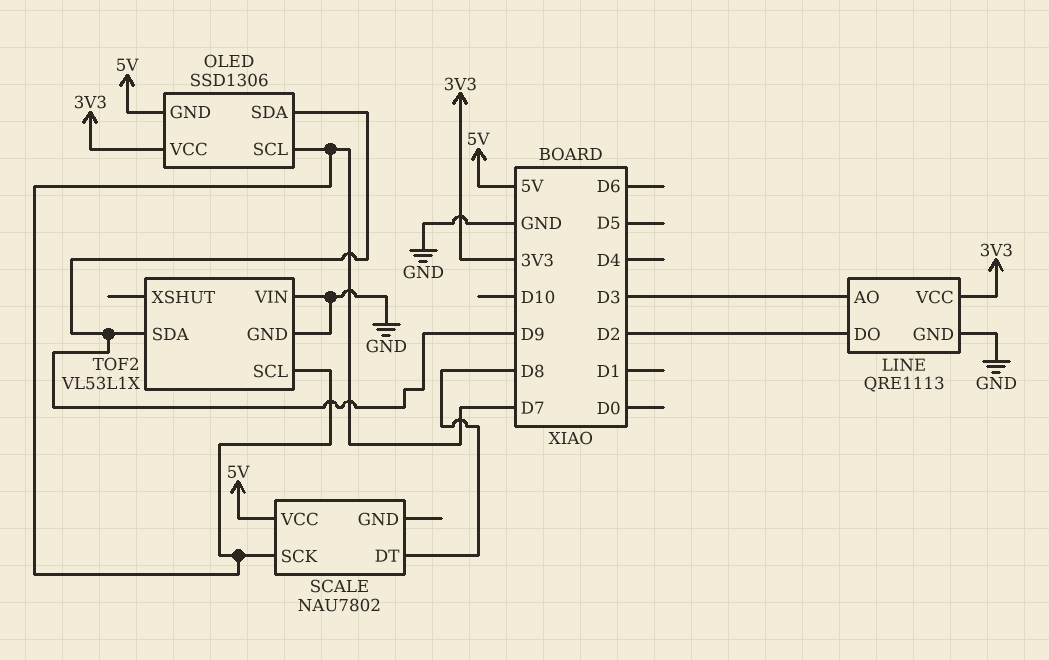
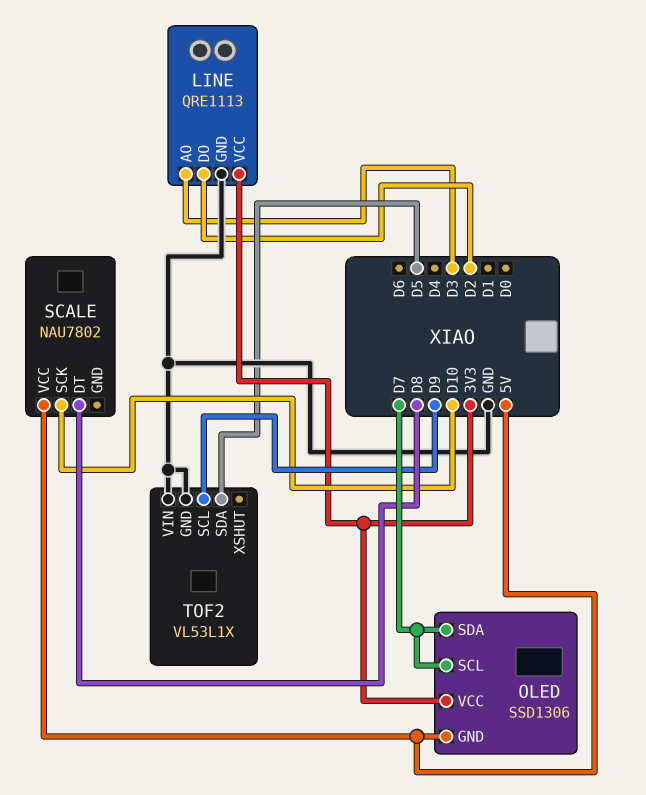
OLED pin SDA: D9 -> D7
SCALE pin SCK: D7 -> D10
TOF2 pin SCL: D7 -> D9
TOF2 pin SDA: D9 -> D5

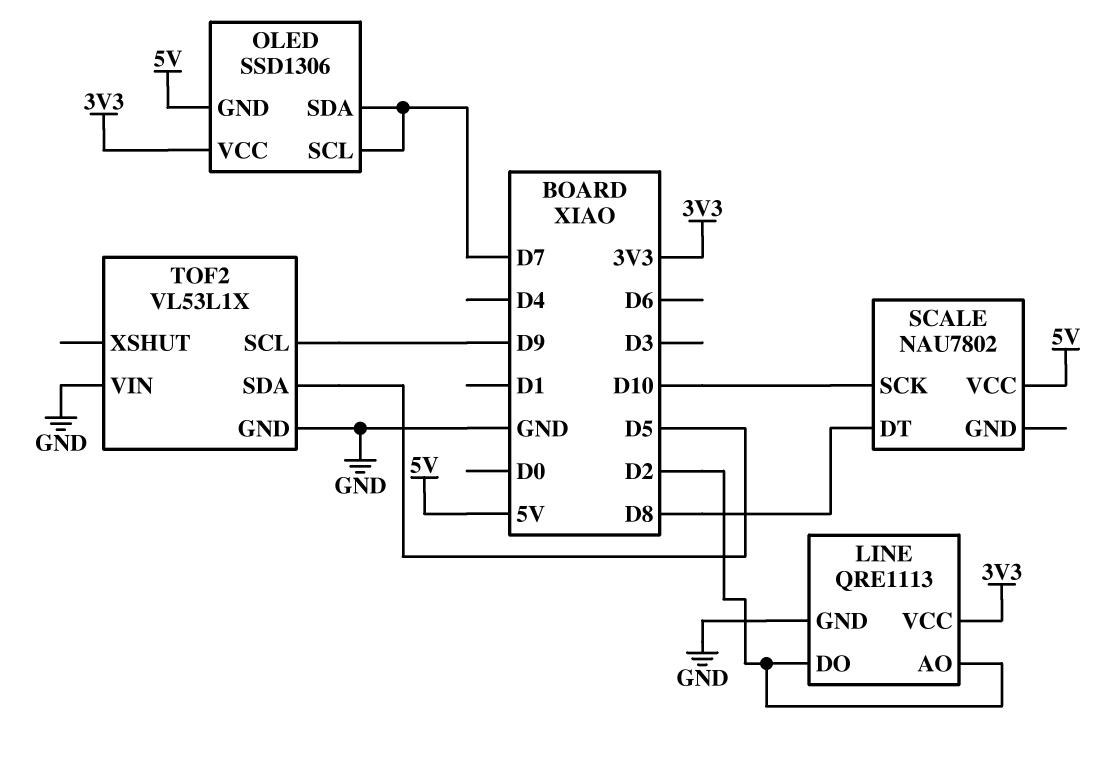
LINE pin AO: D3 -> D2

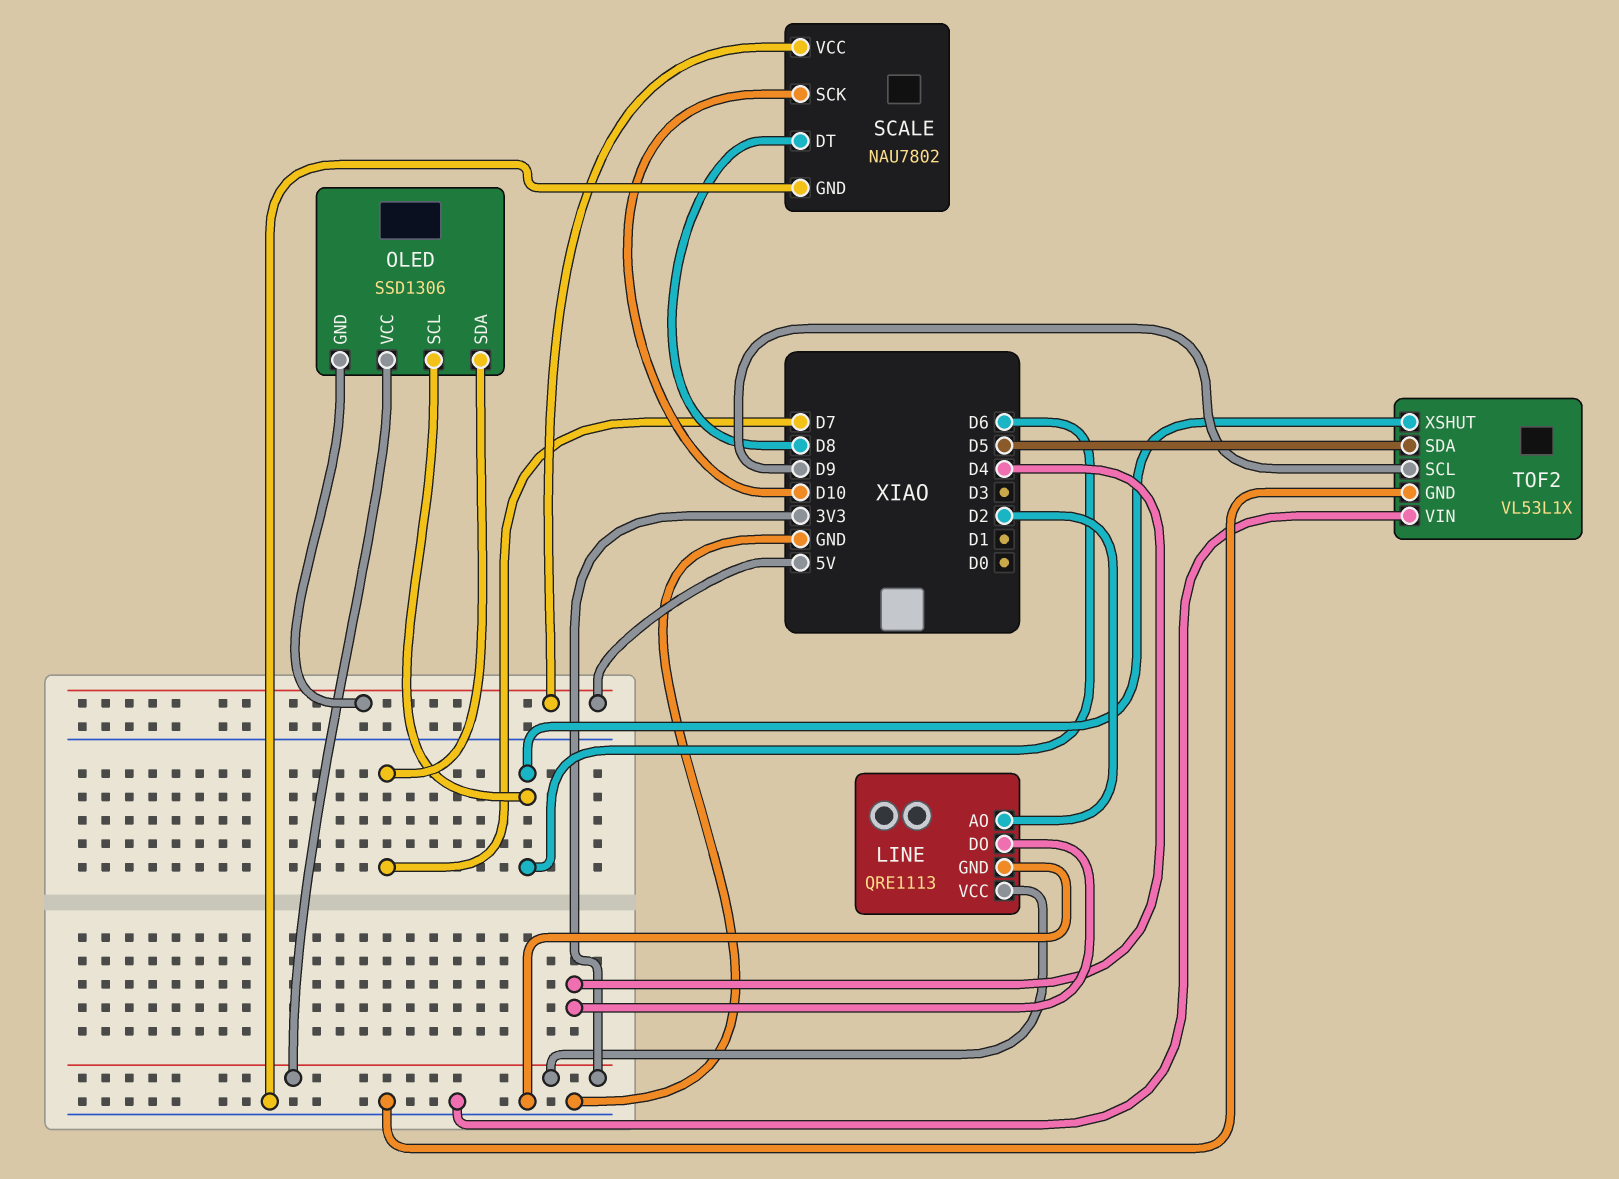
LINE pin DO: D2 -> D4
OLED pin SCL: D7 -> D6
SCALE pin GND: none -> GND
TOF2 pin XSHUT: none -> D6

◆ THE PROBLEM: Lines in the records above that contain the word "none" need to be counted; the reply is that number and nothing else.

◆ ANSWER BELOW: 2